START Supplied data

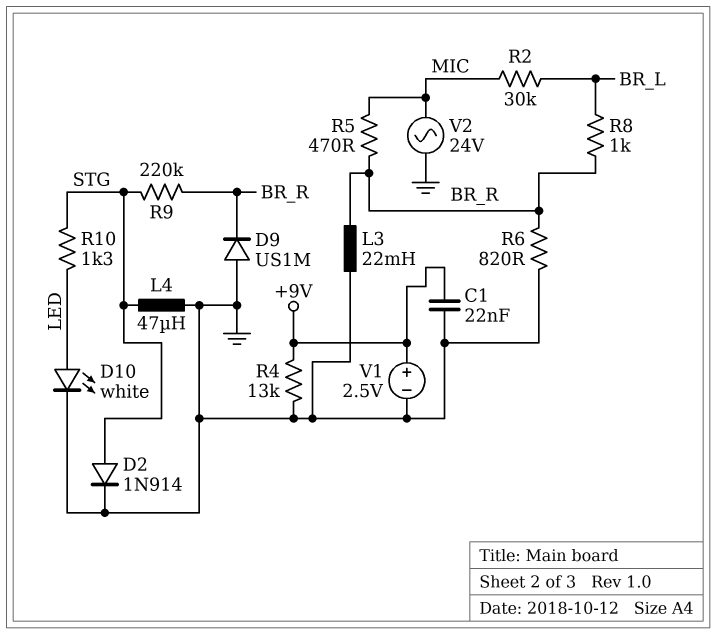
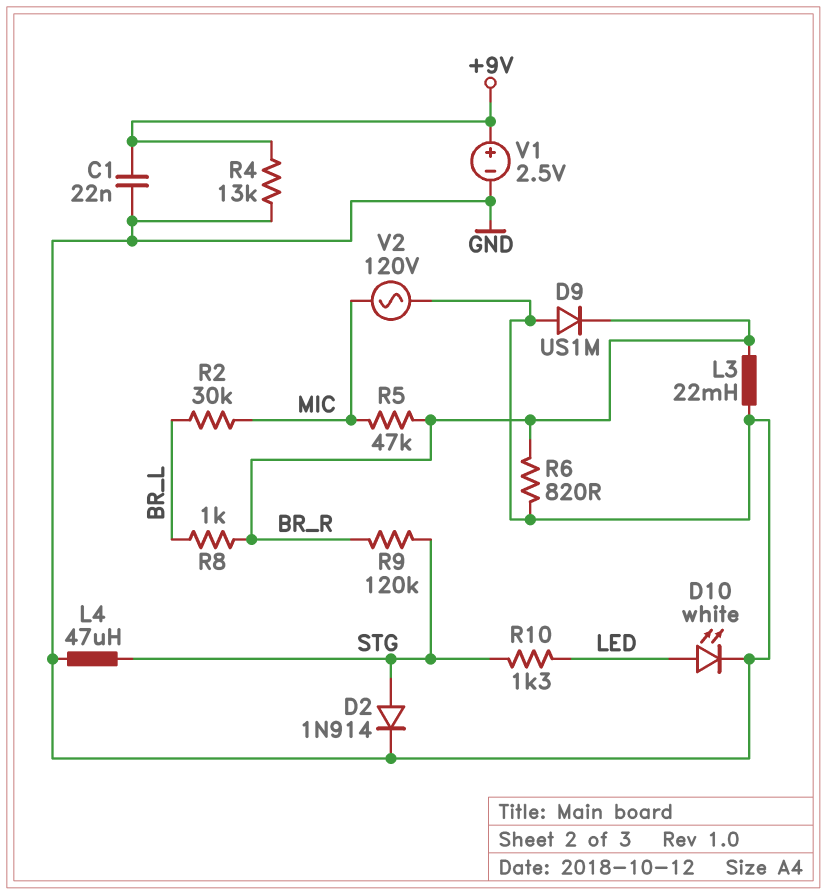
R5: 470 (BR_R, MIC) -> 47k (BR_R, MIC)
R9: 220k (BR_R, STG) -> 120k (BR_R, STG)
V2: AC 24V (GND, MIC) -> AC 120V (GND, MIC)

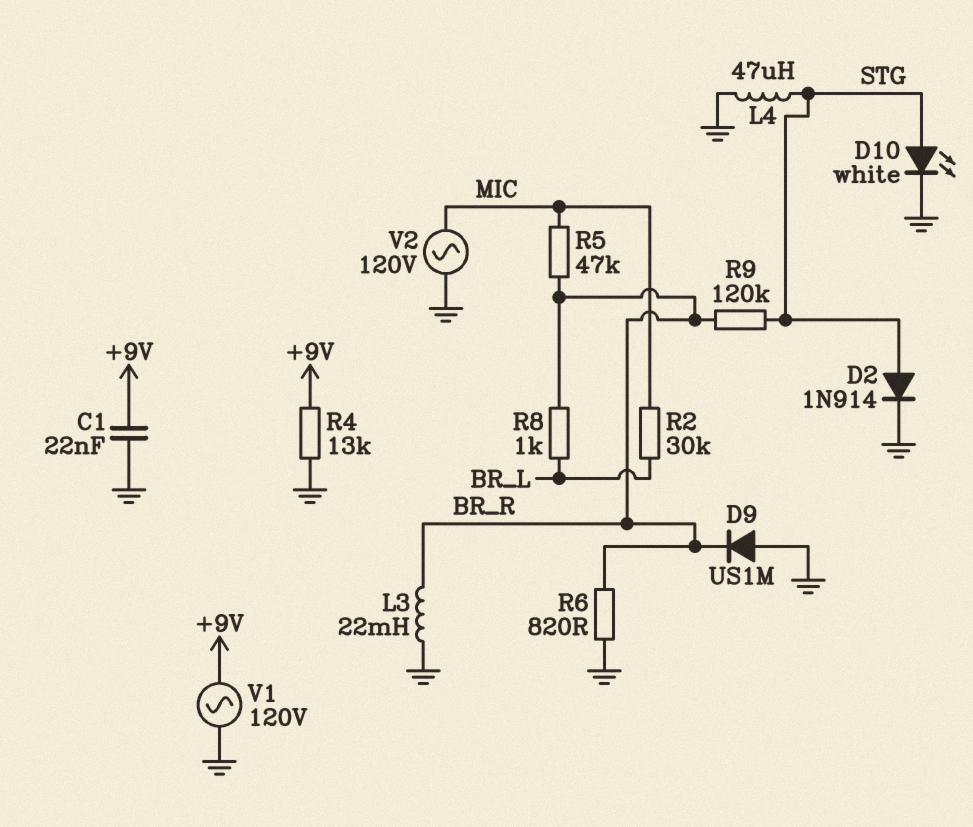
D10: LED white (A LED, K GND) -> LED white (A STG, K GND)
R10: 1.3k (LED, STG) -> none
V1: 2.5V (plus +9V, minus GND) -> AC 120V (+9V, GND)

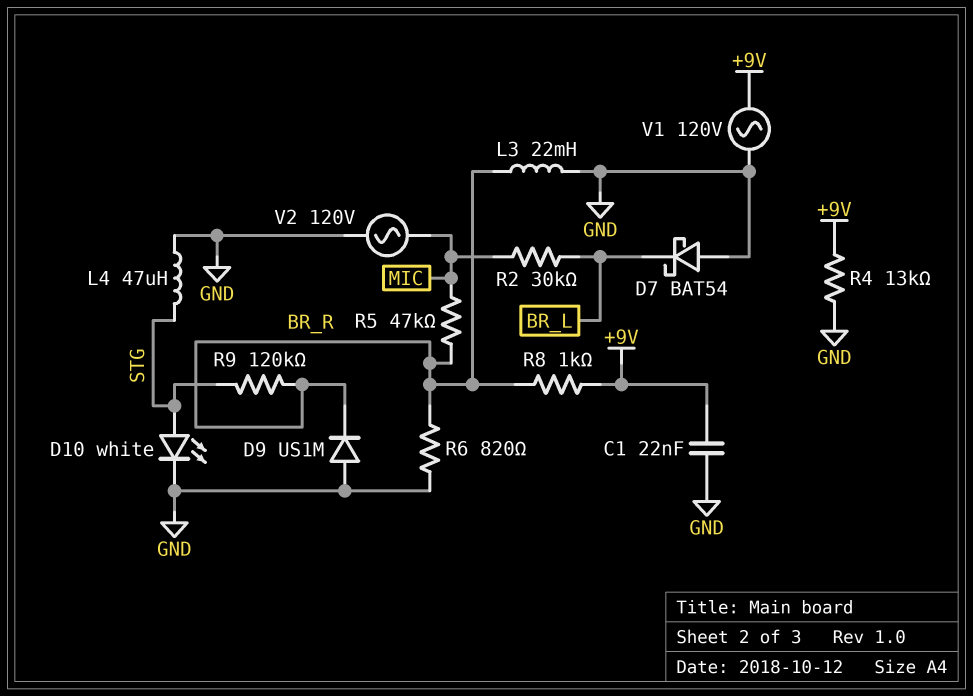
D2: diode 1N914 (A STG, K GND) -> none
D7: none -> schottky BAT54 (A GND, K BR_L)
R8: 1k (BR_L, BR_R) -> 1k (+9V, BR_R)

END Supplied data
START Supplied data

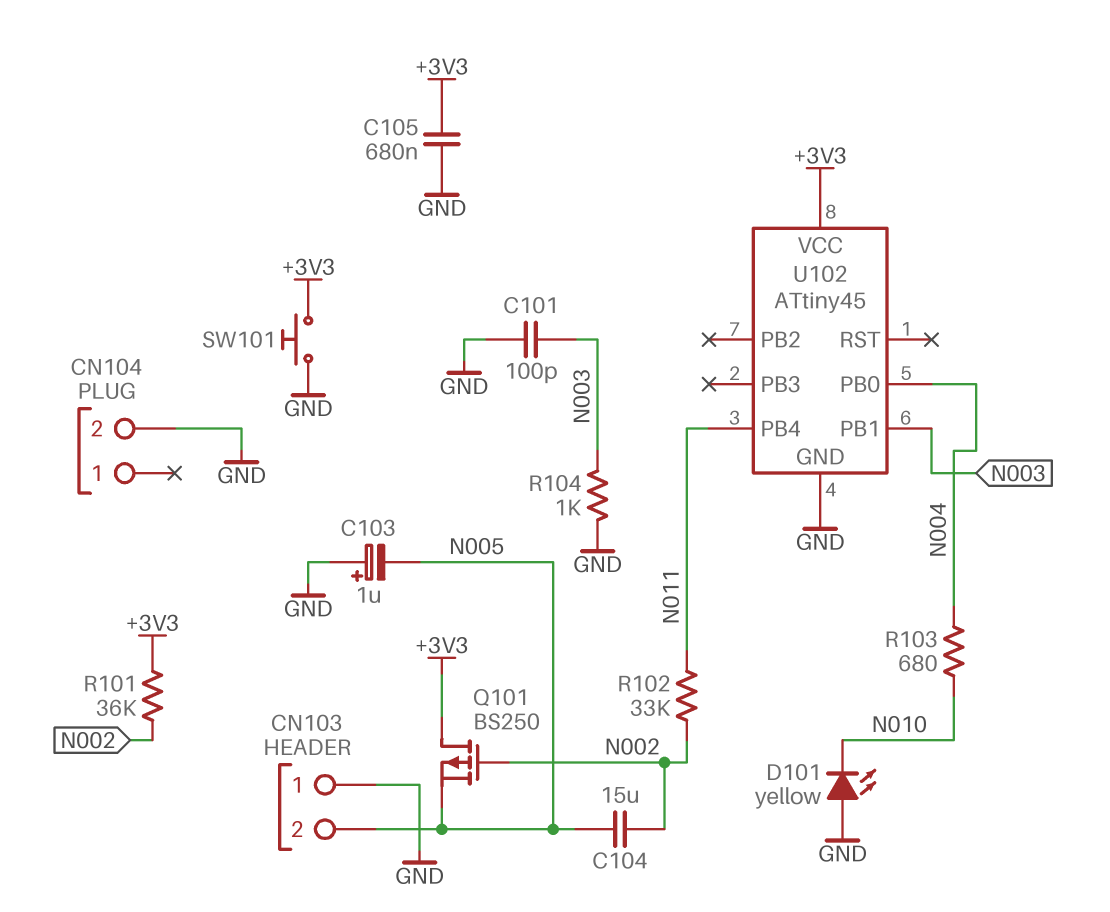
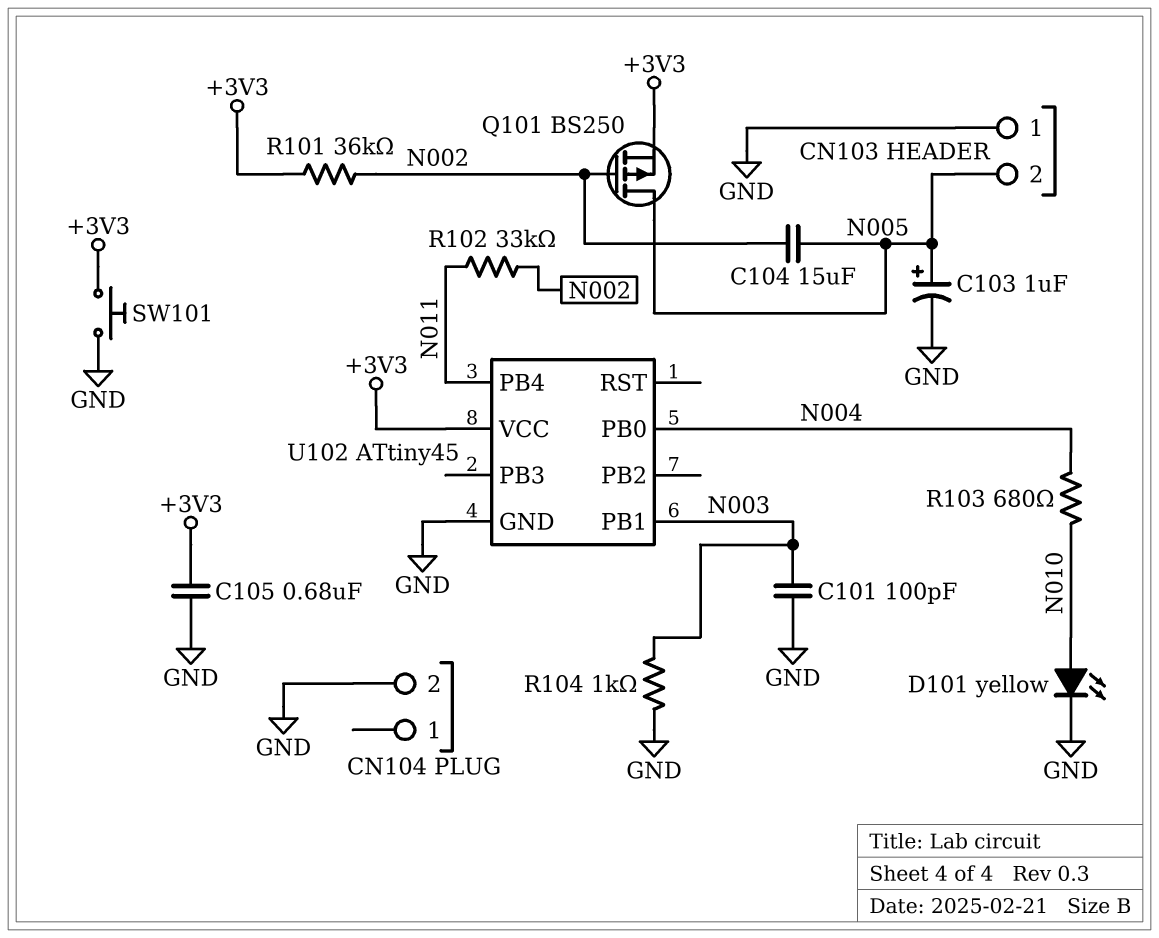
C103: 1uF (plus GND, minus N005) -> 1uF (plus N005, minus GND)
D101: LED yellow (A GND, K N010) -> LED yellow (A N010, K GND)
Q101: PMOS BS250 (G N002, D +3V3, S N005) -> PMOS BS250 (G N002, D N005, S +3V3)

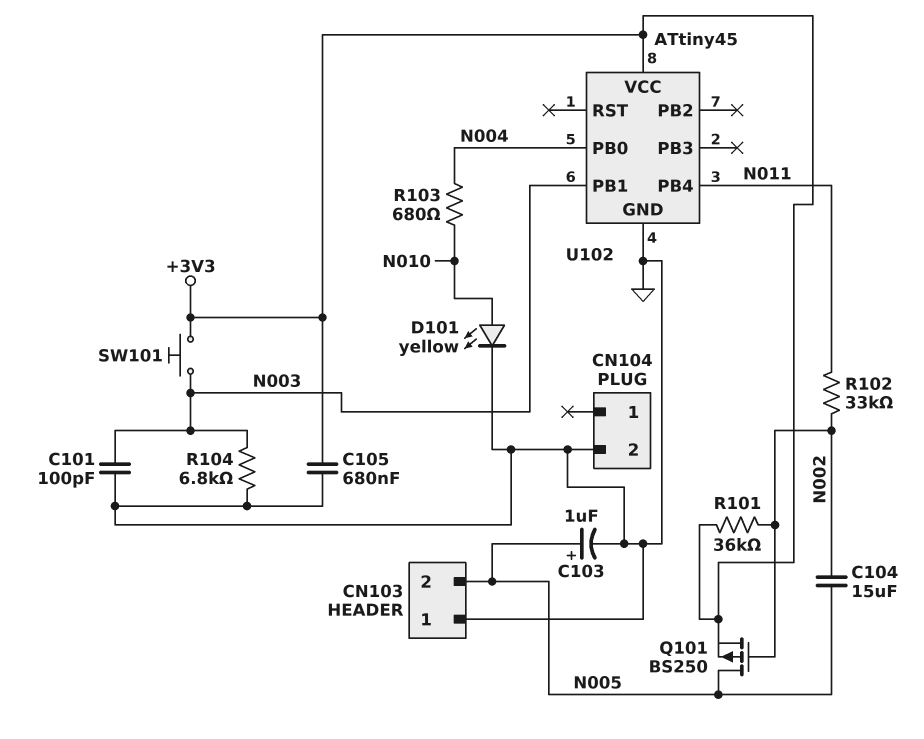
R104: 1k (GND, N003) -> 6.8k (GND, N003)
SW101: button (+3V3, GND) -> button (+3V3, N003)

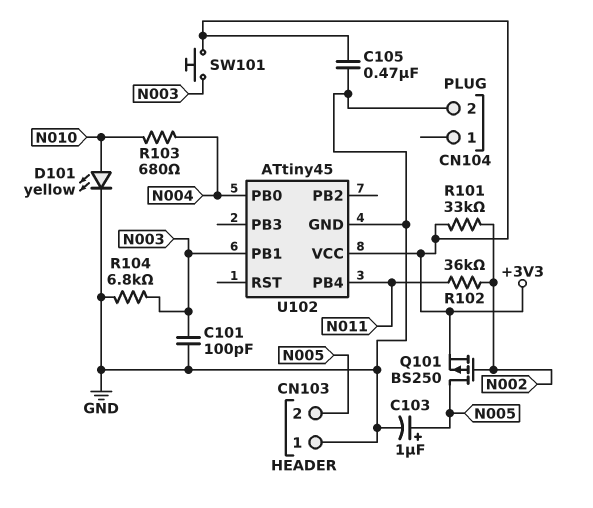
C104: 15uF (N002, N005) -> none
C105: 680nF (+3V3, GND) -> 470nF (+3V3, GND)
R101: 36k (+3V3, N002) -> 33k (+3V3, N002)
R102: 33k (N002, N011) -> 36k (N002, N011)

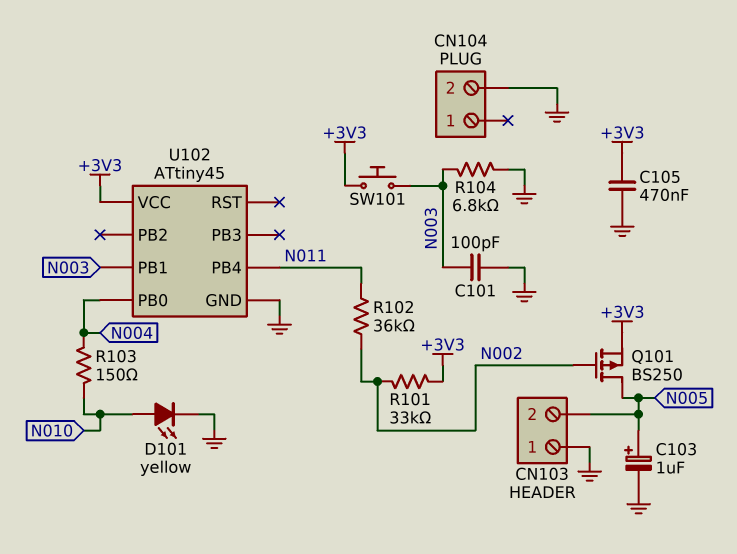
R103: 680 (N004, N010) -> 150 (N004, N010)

END Supplied data

• **Task to complete**: Each line from the one that contains "R5: 470 (BR_R, MIC) -> 47k (BR_R, MIC)" down to the one that contains "R8: 1k (BR_L, BR_R) -> 1k (+9V, BR_R)" is to be returned exactly as it stands above, both ends included, with pictures removed.

• **Response to this task**:
R5: 470 (BR_R, MIC) -> 47k (BR_R, MIC)
R9: 220k (BR_R, STG) -> 120k (BR_R, STG)
V2: AC 24V (GND, MIC) -> AC 120V (GND, MIC)

D10: LED white (A LED, K GND) -> LED white (A STG, K GND)
R10: 1.3k (LED, STG) -> none
V1: 2.5V (plus +9V, minus GND) -> AC 120V (+9V, GND)

D2: diode 1N914 (A STG, K GND) -> none
D7: none -> schottky BAT54 (A GND, K BR_L)
R8: 1k (BR_L, BR_R) -> 1k (+9V, BR_R)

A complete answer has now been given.